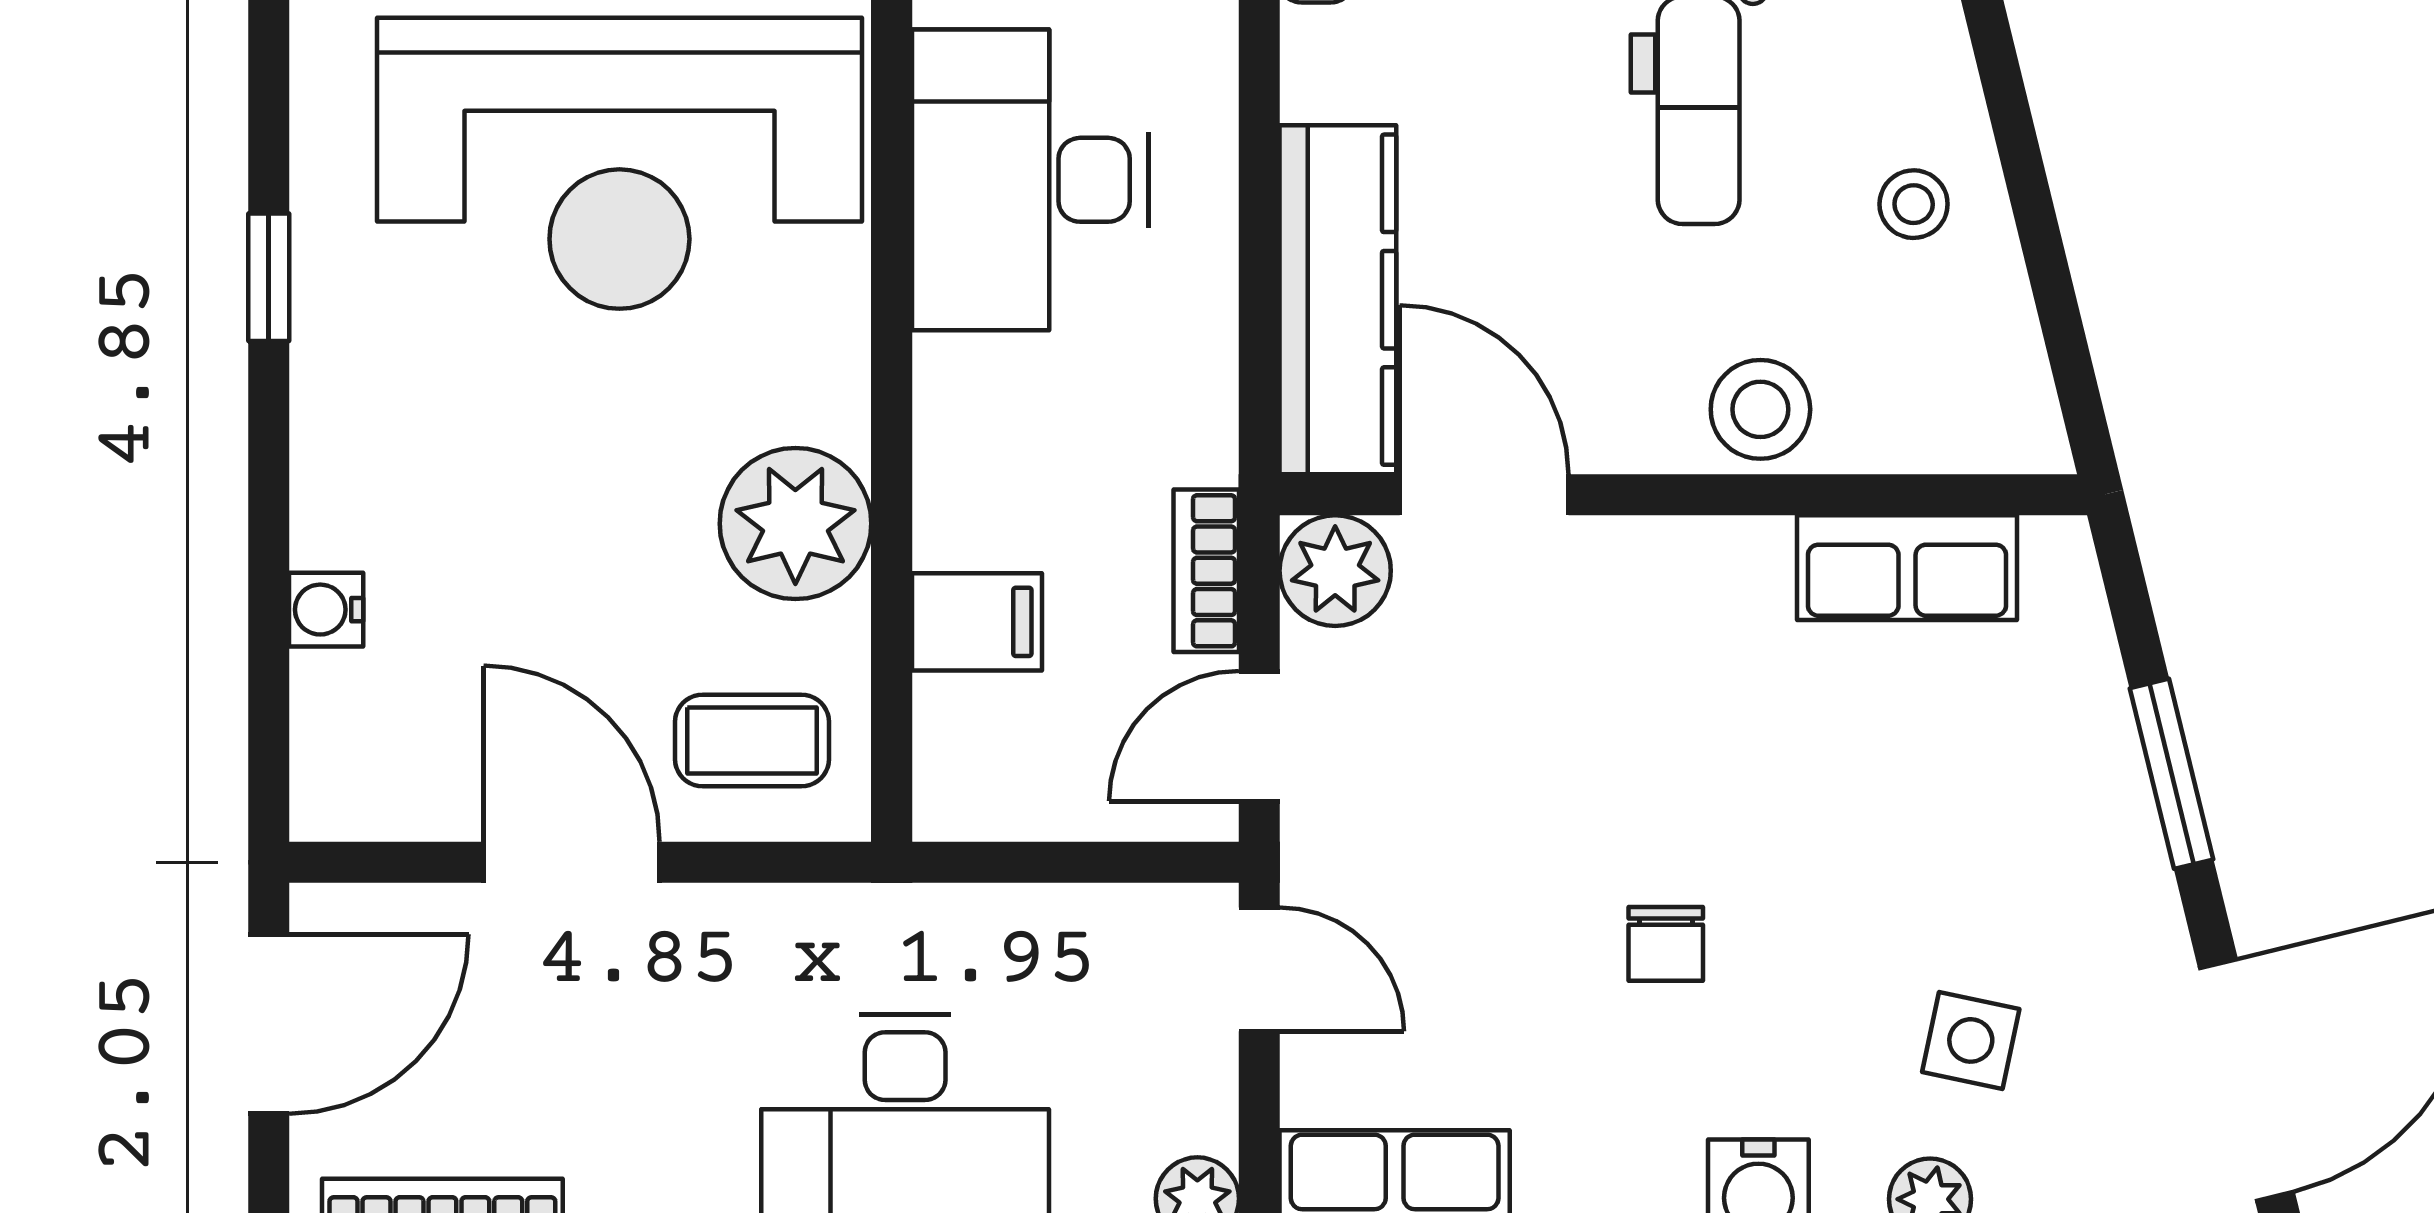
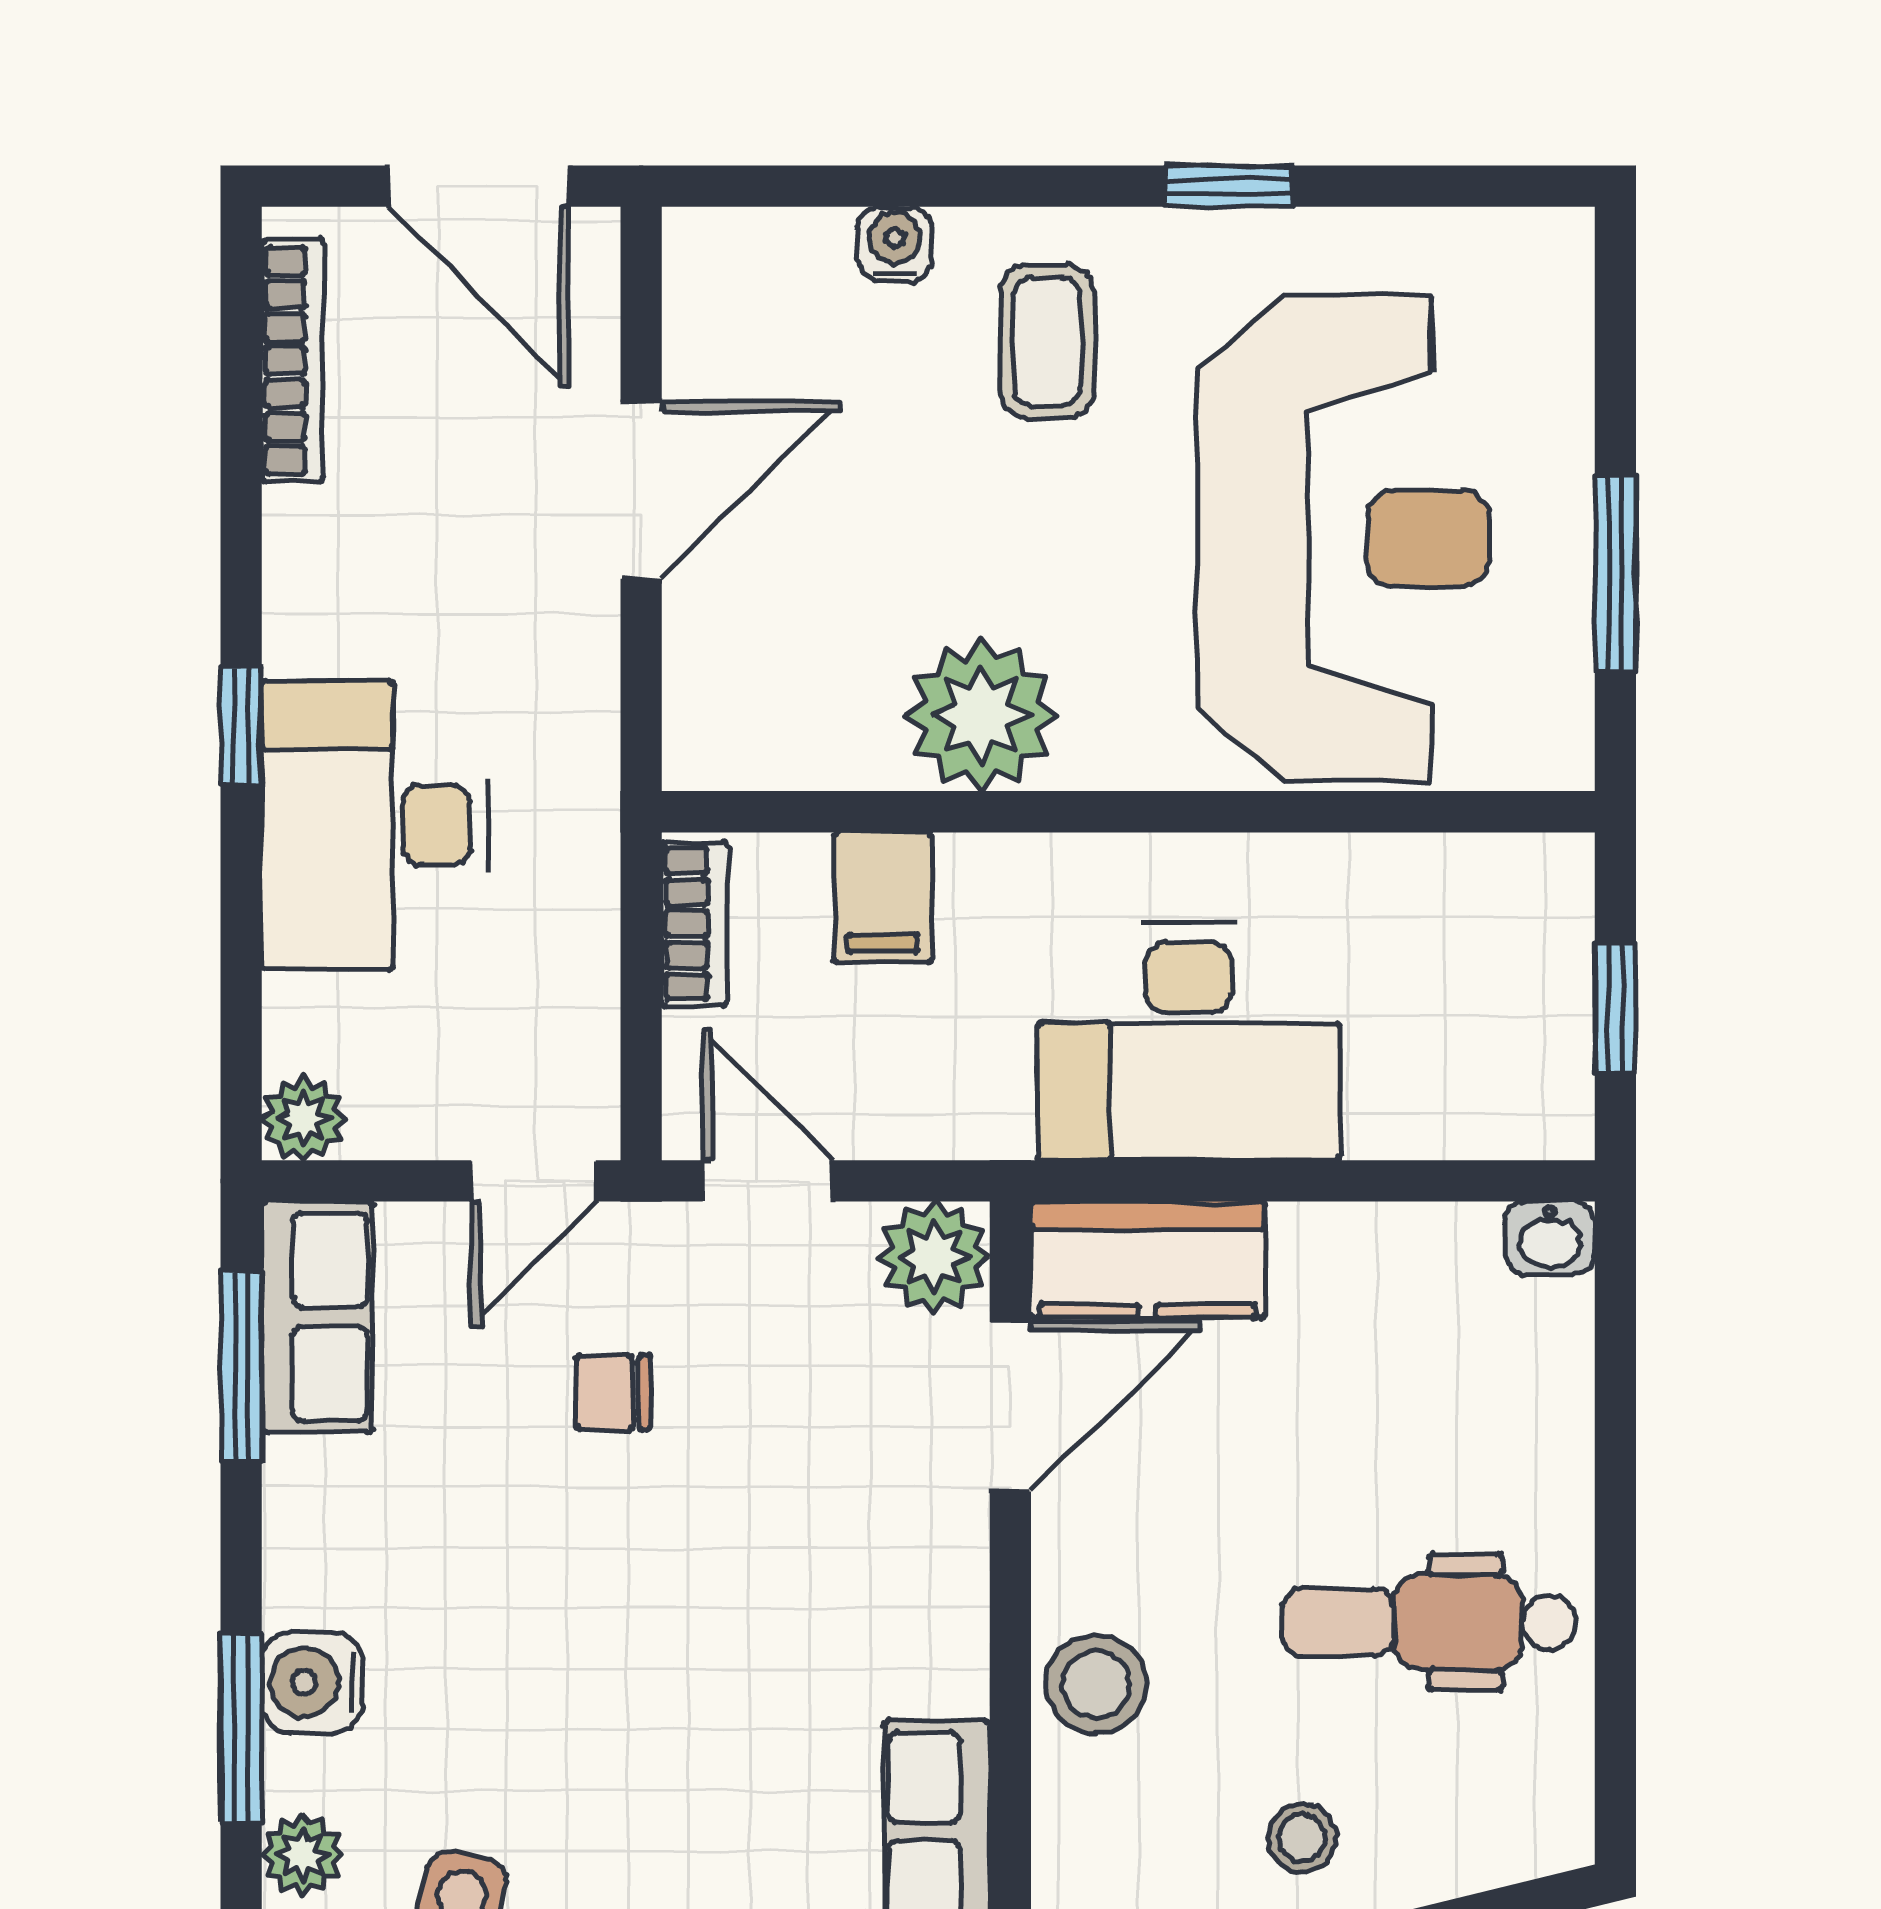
reception desk: (619, 163) -> (1343, 538), turned 180
desk: (1030, 180) -> (1189, 1042), moved, turned 180
kitchen counter: (1338, 300) -> (1148, 1260), width x0.67
bookcase: (1206, 571) -> (694, 924), moved, turned 90
coffee table: (752, 741) -> (1047, 342), moved
chair: (1666, 944) -> (613, 1392), moved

--------------------------------

=== AIM OF THE EXERCISE ===
In your output, repeat the listing above exactly and include none of the pictures.

=== TASK RESPONSE ===
reception desk: (619, 163) -> (1343, 538), turned 180
desk: (1030, 180) -> (1189, 1042), moved, turned 180
kitchen counter: (1338, 300) -> (1148, 1260), width x0.67
bookcase: (1206, 571) -> (694, 924), moved, turned 90
coffee table: (752, 741) -> (1047, 342), moved
chair: (1666, 944) -> (613, 1392), moved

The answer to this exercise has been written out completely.